Required action >> Lines from the one containing "black eraser [490,401,573,450]" through the last line of the records below are to be repeated exactly.

Data listing >>
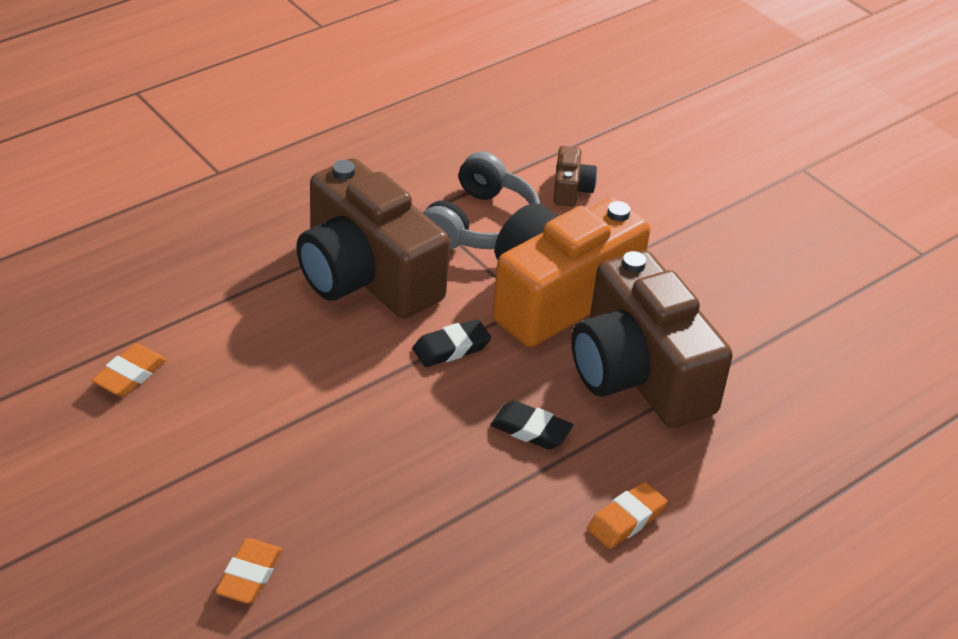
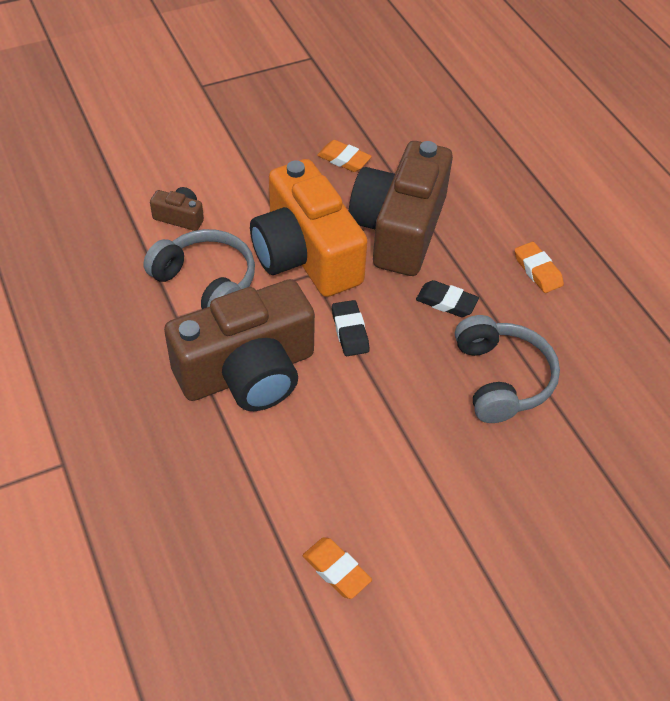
camera: 75 degrees left, 10 degrees up
orange eraser [215,538,282,604] -> orange eraser moved to [317,140,372,172]
black eraser [490,401,573,450] -> black eraser turned 75 degrees clockwise [416,280,479,317]
brown camera [571,250,733,428] -> brown camera turned 120 degrees clockwise [349,141,453,276]
none -> grey headphones [455,315,560,423]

Task output >>
black eraser [490,401,573,450] -> black eraser turned 75 degrees clockwise [416,280,479,317]
brown camera [571,250,733,428] -> brown camera turned 120 degrees clockwise [349,141,453,276]
none -> grey headphones [455,315,560,423]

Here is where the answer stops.